▶ [EXERCISE OBJECTIVE]:
Count how many lines of the records below contain the string "pizz", matching case exactly. Reply with the number only.

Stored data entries
....................
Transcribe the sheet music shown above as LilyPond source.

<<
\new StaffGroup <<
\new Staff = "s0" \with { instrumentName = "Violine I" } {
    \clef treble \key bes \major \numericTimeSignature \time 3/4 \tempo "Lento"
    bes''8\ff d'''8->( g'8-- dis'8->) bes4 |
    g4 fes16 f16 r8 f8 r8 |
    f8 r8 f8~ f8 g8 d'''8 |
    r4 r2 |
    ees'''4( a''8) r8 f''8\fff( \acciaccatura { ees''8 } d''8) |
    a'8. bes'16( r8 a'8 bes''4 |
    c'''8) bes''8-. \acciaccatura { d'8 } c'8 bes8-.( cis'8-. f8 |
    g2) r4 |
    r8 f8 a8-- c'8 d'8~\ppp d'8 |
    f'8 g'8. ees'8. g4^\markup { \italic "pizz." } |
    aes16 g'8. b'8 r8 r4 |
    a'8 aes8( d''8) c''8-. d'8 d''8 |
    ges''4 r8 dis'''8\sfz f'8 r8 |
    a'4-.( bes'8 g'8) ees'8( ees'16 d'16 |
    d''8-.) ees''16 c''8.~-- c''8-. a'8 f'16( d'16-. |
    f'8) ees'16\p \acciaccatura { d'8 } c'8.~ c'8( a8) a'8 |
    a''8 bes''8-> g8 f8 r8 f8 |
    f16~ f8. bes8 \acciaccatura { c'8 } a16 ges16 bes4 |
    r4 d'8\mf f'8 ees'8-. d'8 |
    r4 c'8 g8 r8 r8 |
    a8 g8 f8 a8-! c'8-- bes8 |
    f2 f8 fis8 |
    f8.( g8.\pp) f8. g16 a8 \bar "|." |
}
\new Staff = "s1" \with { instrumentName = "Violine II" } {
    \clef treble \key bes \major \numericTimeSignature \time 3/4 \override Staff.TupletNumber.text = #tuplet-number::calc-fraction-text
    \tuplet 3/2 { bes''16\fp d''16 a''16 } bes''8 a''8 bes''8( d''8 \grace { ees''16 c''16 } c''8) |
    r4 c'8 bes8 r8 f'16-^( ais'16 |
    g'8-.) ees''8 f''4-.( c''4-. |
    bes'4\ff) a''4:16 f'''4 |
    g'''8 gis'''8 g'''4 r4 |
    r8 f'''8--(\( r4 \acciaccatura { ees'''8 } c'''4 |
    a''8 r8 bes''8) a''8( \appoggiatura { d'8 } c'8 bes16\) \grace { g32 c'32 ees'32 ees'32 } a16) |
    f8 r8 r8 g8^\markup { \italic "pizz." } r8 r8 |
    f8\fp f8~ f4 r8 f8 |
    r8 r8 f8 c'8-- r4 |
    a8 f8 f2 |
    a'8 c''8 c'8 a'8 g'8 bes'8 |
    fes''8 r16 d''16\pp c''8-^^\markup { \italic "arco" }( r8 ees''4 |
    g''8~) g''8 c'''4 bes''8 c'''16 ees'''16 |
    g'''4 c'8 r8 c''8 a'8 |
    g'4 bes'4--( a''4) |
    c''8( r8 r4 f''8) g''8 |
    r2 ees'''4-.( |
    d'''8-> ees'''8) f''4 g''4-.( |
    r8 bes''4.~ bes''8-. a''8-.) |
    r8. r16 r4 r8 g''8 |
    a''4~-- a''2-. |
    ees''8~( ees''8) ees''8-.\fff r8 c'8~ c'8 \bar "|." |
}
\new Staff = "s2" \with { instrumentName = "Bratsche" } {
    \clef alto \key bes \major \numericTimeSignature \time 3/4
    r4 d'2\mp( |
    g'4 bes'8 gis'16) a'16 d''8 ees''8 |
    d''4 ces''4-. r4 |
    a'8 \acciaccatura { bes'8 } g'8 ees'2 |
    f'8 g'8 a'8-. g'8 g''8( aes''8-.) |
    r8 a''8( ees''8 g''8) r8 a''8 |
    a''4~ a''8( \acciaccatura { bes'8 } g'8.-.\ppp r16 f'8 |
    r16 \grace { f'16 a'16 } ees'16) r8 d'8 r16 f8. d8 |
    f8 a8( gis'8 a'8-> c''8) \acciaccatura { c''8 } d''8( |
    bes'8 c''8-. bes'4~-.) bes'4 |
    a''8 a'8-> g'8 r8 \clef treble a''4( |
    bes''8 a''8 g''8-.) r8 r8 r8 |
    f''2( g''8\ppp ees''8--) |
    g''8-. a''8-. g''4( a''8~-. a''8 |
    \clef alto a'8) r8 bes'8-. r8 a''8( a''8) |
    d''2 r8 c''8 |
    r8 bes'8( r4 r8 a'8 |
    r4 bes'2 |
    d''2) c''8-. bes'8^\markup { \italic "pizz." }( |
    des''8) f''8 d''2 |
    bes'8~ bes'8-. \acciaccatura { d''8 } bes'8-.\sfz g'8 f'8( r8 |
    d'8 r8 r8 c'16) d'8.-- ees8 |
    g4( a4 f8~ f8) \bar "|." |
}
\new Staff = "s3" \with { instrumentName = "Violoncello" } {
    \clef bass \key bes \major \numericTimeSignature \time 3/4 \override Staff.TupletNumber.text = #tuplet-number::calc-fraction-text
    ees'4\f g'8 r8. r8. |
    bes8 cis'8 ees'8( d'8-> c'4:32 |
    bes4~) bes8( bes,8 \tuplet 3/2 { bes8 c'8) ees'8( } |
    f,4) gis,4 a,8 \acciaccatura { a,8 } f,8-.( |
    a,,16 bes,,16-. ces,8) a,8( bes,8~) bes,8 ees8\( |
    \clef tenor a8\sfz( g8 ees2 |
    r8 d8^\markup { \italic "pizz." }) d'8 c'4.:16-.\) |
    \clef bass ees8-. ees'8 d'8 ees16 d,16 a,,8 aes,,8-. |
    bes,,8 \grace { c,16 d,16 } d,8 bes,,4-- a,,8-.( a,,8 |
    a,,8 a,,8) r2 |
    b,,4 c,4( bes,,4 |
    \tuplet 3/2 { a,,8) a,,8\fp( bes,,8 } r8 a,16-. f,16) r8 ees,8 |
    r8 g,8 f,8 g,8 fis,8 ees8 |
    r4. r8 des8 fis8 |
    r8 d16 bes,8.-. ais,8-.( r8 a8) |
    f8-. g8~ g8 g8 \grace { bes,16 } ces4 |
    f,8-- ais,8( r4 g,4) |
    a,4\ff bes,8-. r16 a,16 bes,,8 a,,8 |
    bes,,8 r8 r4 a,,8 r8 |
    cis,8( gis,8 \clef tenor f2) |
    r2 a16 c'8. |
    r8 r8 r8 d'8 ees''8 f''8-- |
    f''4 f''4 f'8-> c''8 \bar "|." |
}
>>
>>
....................
▶ [SOLUTION]:
4